=== Task input ===

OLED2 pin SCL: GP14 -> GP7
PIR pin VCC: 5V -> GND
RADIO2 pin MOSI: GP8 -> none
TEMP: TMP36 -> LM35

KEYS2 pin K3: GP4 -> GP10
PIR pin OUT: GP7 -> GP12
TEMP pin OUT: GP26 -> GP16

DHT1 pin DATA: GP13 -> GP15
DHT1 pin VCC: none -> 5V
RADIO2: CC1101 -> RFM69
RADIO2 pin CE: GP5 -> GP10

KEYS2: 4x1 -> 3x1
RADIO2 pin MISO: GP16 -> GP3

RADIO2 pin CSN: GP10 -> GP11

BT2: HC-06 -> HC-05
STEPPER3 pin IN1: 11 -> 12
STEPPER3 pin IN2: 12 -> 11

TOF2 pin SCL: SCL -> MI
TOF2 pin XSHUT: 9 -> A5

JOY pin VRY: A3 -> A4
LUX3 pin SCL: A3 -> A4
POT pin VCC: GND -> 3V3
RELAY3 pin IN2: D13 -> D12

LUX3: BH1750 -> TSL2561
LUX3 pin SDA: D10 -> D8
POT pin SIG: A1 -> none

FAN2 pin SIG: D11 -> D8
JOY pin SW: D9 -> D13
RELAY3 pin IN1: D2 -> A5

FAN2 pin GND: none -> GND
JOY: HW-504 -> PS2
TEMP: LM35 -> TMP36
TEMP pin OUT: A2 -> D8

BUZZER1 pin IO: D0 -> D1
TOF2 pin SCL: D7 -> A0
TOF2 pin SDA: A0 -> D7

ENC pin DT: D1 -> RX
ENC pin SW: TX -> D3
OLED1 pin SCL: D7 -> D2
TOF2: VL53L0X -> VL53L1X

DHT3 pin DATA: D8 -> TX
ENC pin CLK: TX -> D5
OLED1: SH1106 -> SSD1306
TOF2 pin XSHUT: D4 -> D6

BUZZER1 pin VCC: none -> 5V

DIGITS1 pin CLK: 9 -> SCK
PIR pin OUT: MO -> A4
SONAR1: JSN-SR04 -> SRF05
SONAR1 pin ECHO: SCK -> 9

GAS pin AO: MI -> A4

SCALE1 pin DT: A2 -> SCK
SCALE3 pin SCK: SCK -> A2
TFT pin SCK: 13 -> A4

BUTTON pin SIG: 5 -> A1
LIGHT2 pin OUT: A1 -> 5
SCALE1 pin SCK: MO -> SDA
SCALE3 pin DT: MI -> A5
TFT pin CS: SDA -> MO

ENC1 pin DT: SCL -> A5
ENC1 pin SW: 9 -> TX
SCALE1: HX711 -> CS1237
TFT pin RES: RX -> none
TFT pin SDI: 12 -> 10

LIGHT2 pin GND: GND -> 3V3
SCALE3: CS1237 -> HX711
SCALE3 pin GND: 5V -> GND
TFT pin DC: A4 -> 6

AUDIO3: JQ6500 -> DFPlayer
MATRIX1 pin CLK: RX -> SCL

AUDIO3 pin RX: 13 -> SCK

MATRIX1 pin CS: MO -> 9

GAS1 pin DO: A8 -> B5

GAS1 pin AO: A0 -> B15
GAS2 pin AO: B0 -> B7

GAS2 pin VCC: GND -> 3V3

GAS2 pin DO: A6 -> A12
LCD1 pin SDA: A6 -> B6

===

Task prompt:
Quote only the lines from the one containing "AUDIO3: JQ6500 -> DFPlayer" through the final line of the records, with both ends included.

Solution to this task:
AUDIO3: JQ6500 -> DFPlayer
MATRIX1 pin CLK: RX -> SCL

AUDIO3 pin RX: 13 -> SCK

MATRIX1 pin CS: MO -> 9

GAS1 pin DO: A8 -> B5

GAS1 pin AO: A0 -> B15
GAS2 pin AO: B0 -> B7

GAS2 pin VCC: GND -> 3V3

GAS2 pin DO: A6 -> A12
LCD1 pin SDA: A6 -> B6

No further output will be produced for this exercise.